### [About this exercise]
Restate each entry below exactly; pictures stay out of the copy.

### [Information given]

======

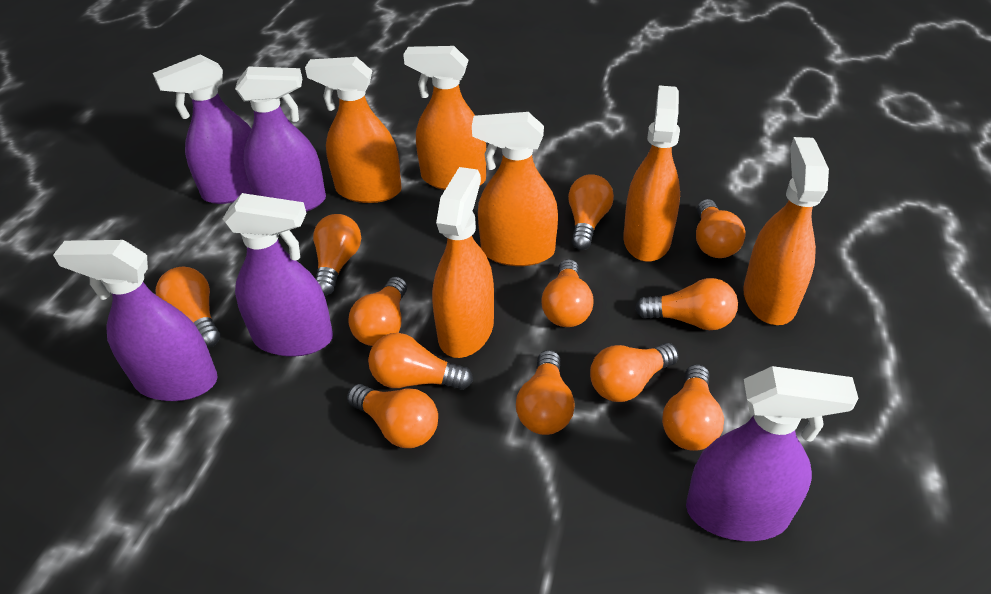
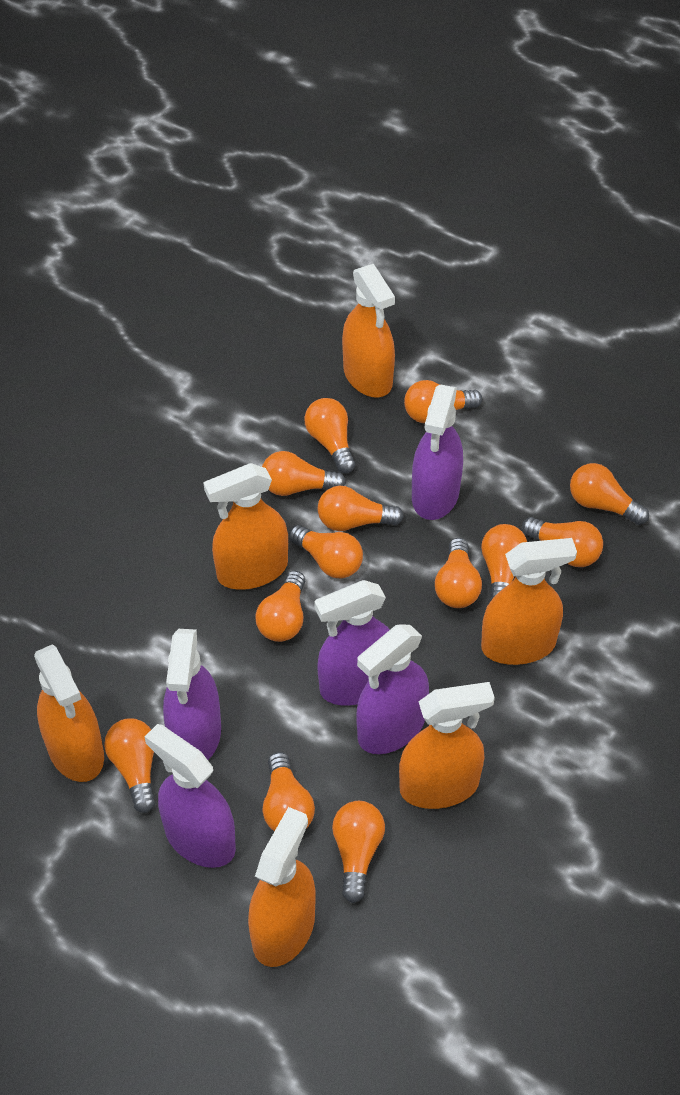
orange light bulb: 12 -> 13

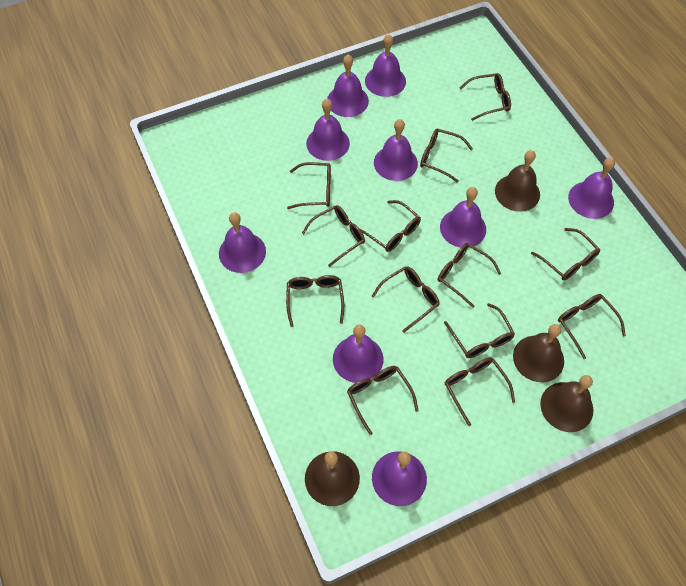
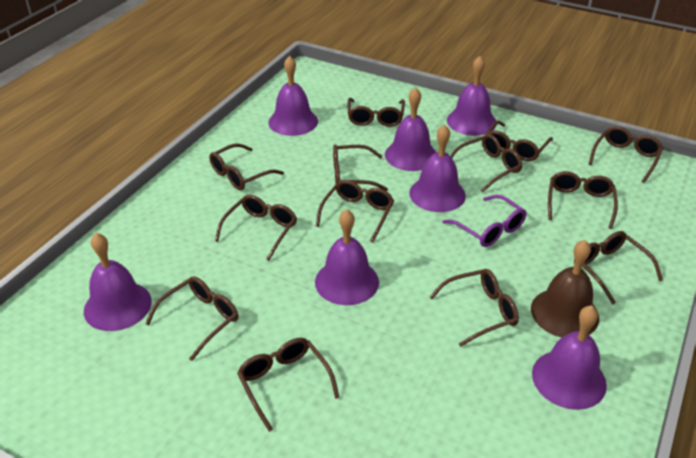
brown bell: 4 -> 1
purple bell: 9 -> 7
purple glasses: 0 -> 1

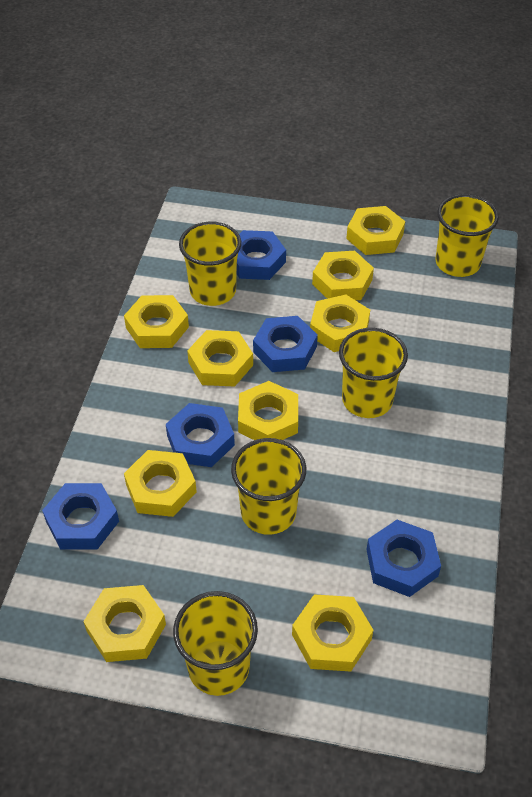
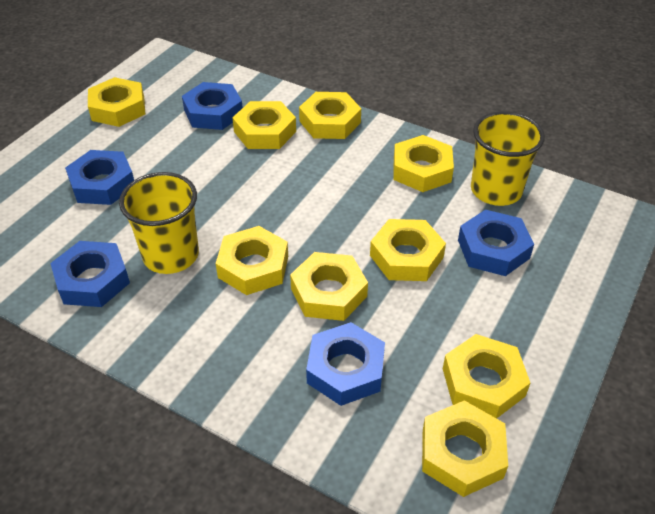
yellow cup: 5 -> 2

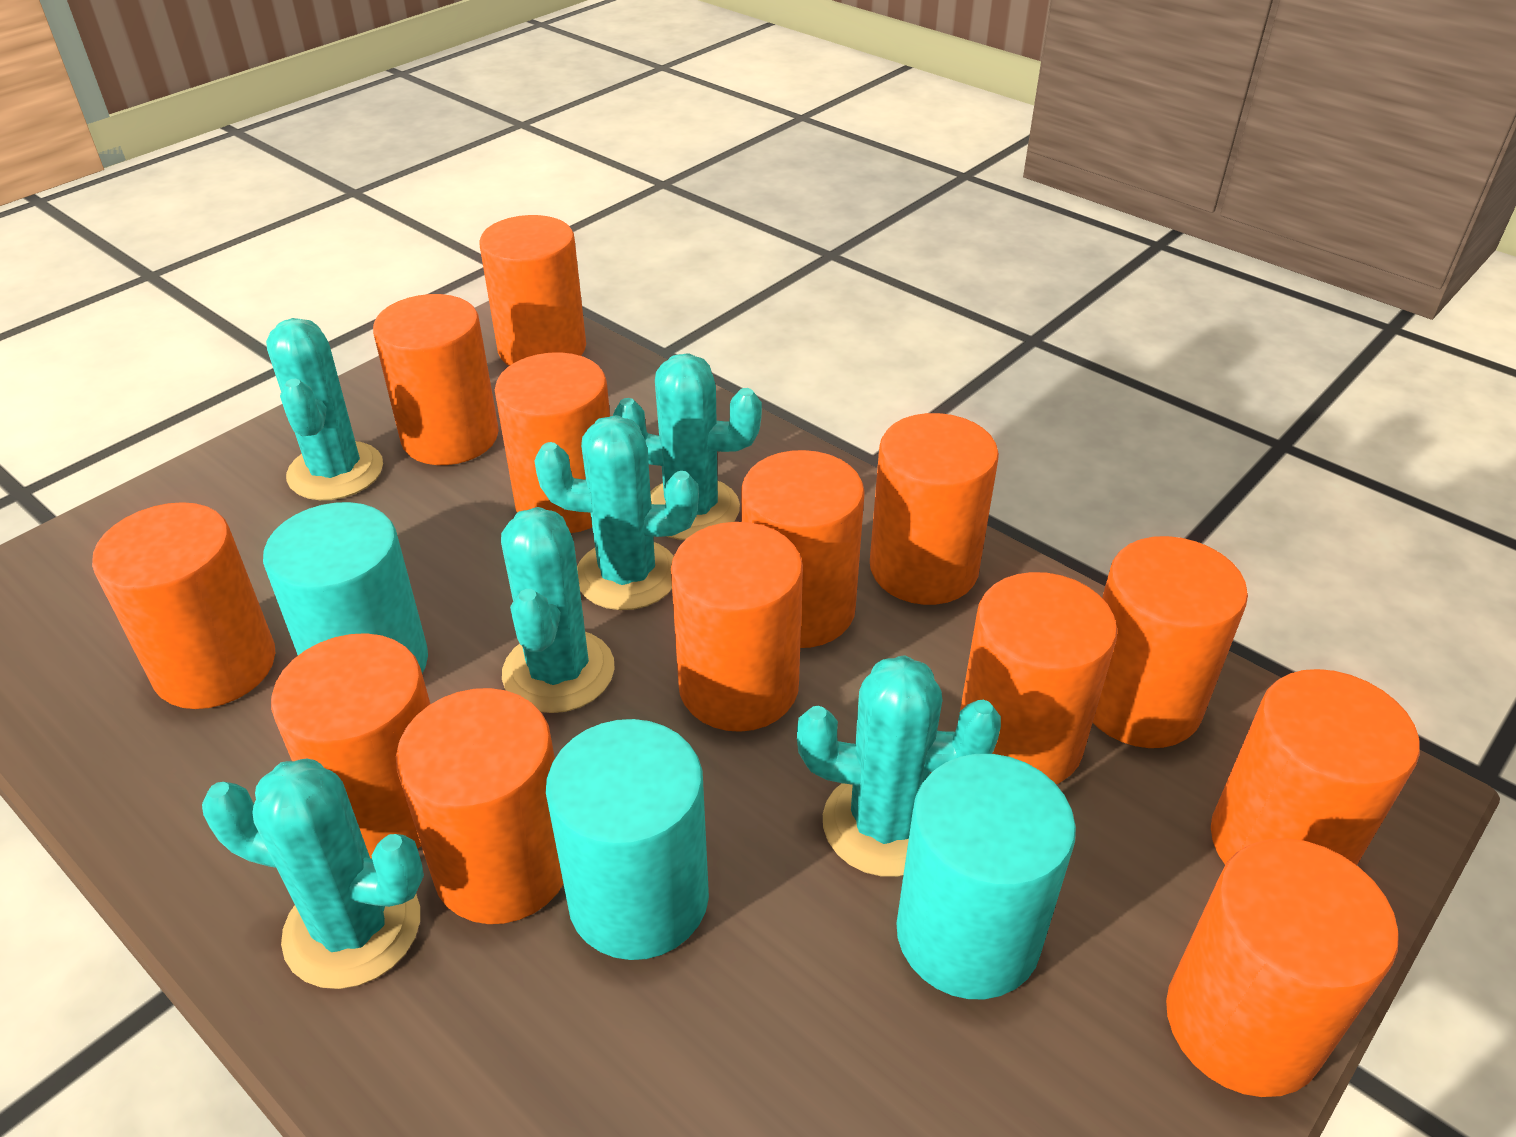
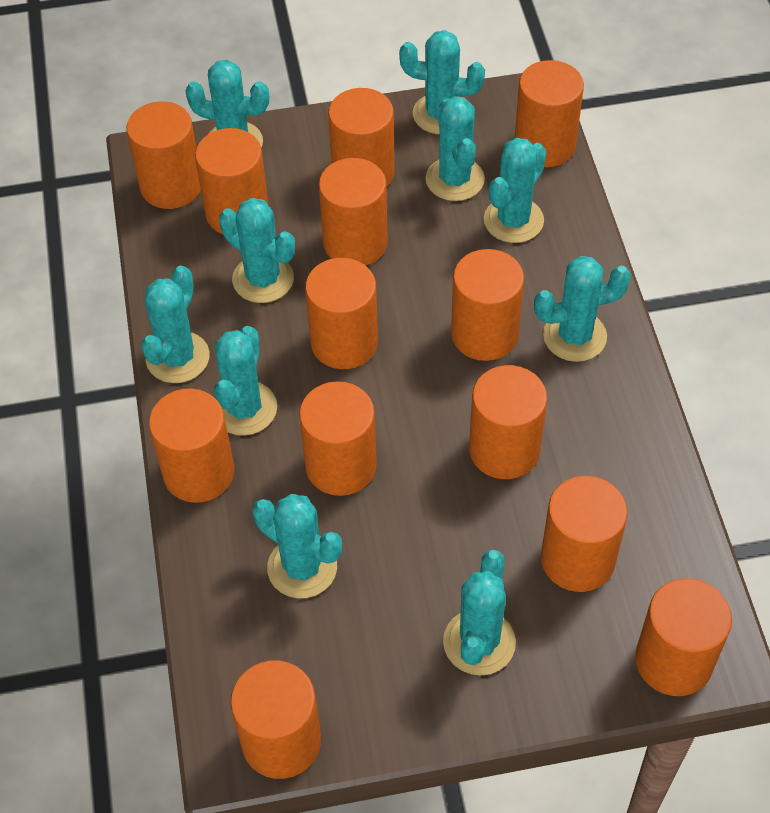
turquoise cactus: 6 -> 10
turquoise cylinder: 3 -> 0

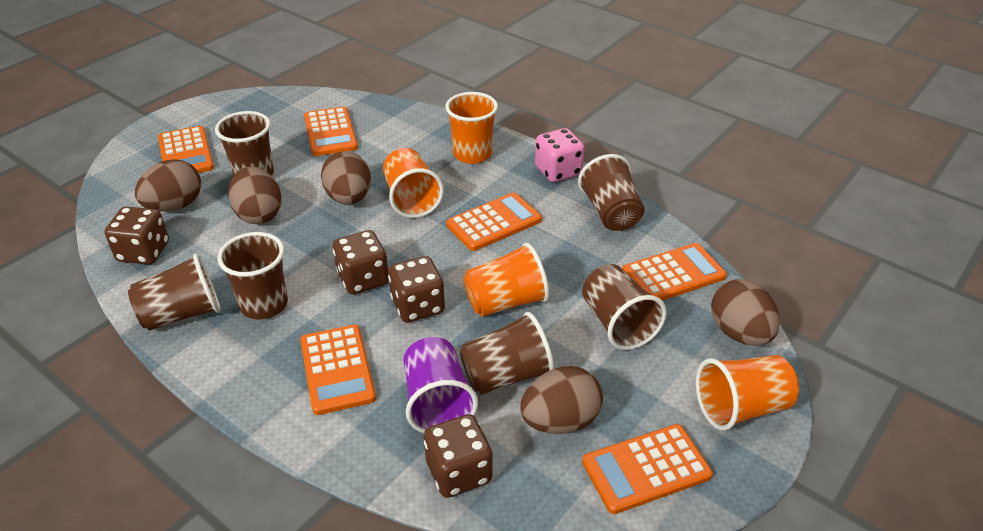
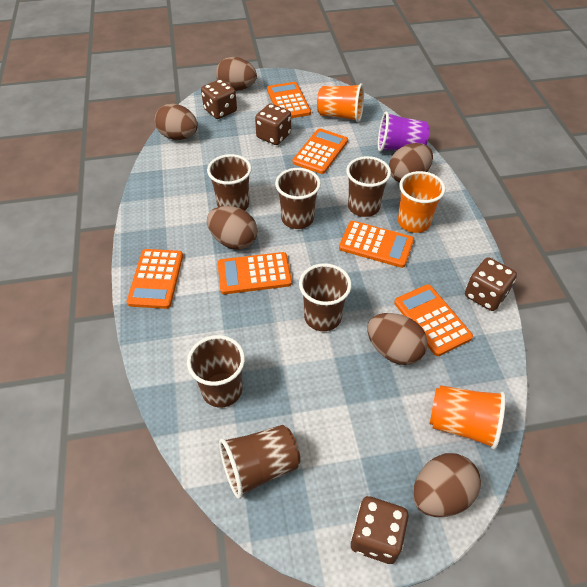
brown egg: 5 -> 6
orange cup: 4 -> 3
pink dice: 1 -> 0

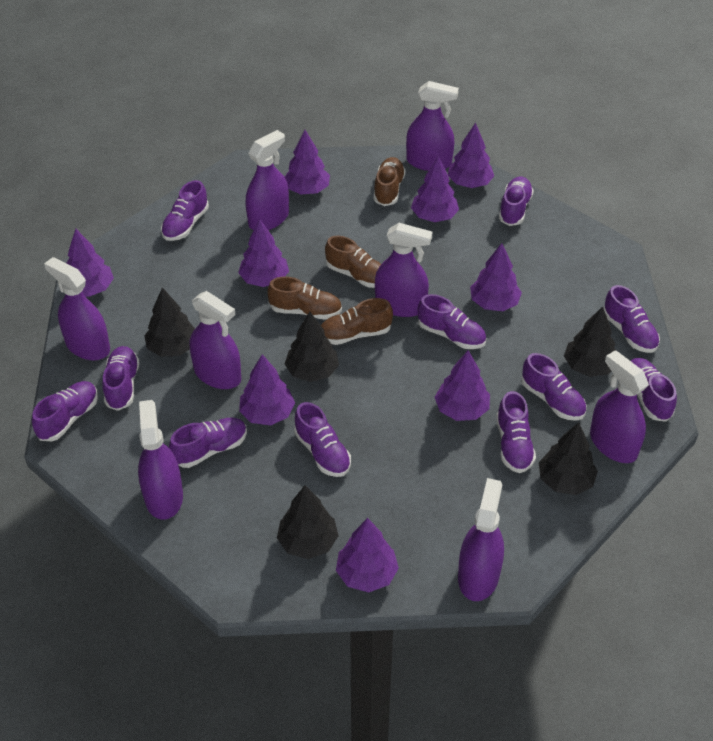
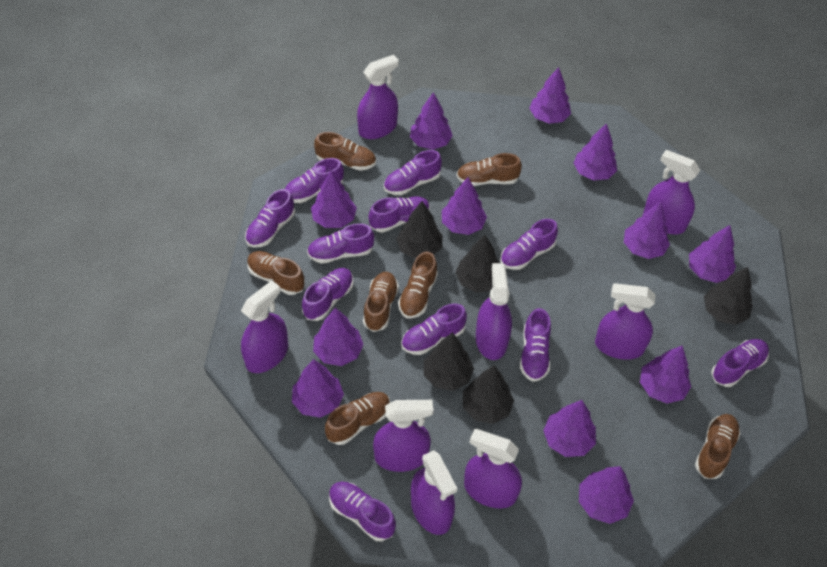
brown shoe: 4 -> 7
purple tree: 9 -> 12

======

### [Expected answer]
orange light bulb: 12 -> 13

brown bell: 4 -> 1
purple bell: 9 -> 7
purple glasses: 0 -> 1

yellow cup: 5 -> 2

turquoise cactus: 6 -> 10
turquoise cylinder: 3 -> 0

brown egg: 5 -> 6
orange cup: 4 -> 3
pink dice: 1 -> 0

brown shoe: 4 -> 7
purple tree: 9 -> 12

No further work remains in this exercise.